### Exercise description:
Could the records be returned exactly, with the pictures left out?

### Records for the exercise:

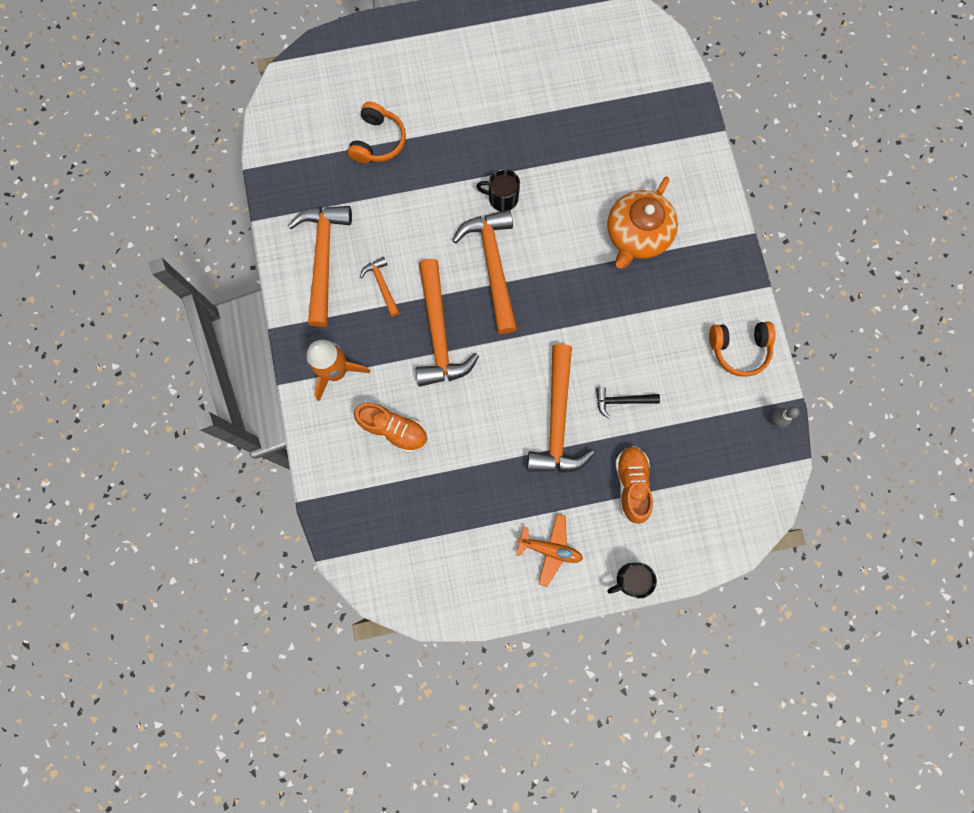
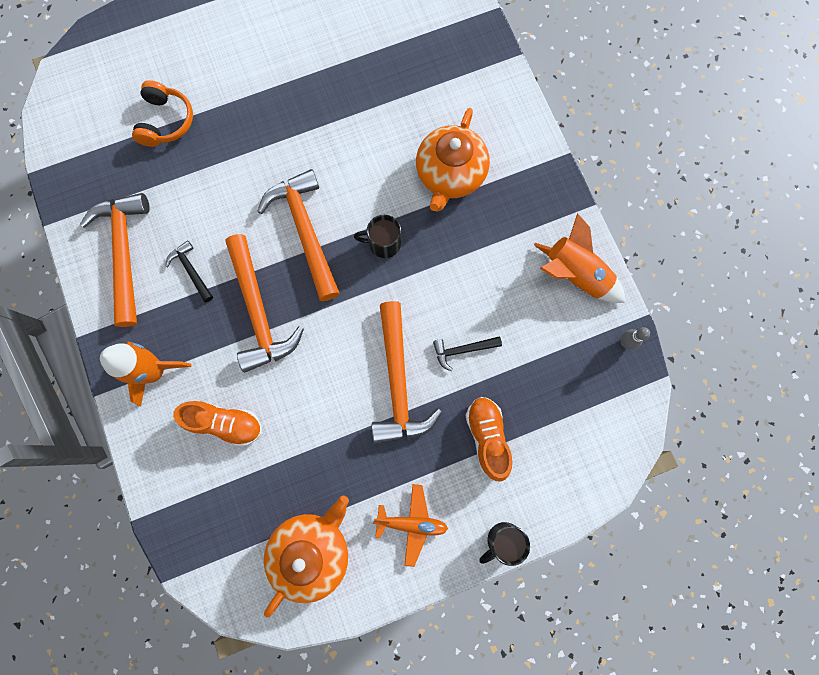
camera: 10 degrees left, 0 degrees up
(382, 285) = (191, 271): orange hammer -> black hammer
(455, 557) = (312, 551): none -> orange teapot
(502, 198) = (304, 159): black mug -> black mug (383, 243)
(739, 349) = (574, 275): orange headphones -> orange rocket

### Solution below:
camera: 10 degrees left, 0 degrees up
(382, 285) = (191, 271): orange hammer -> black hammer
(455, 557) = (312, 551): none -> orange teapot
(502, 198) = (304, 159): black mug -> black mug (383, 243)
(739, 349) = (574, 275): orange headphones -> orange rocket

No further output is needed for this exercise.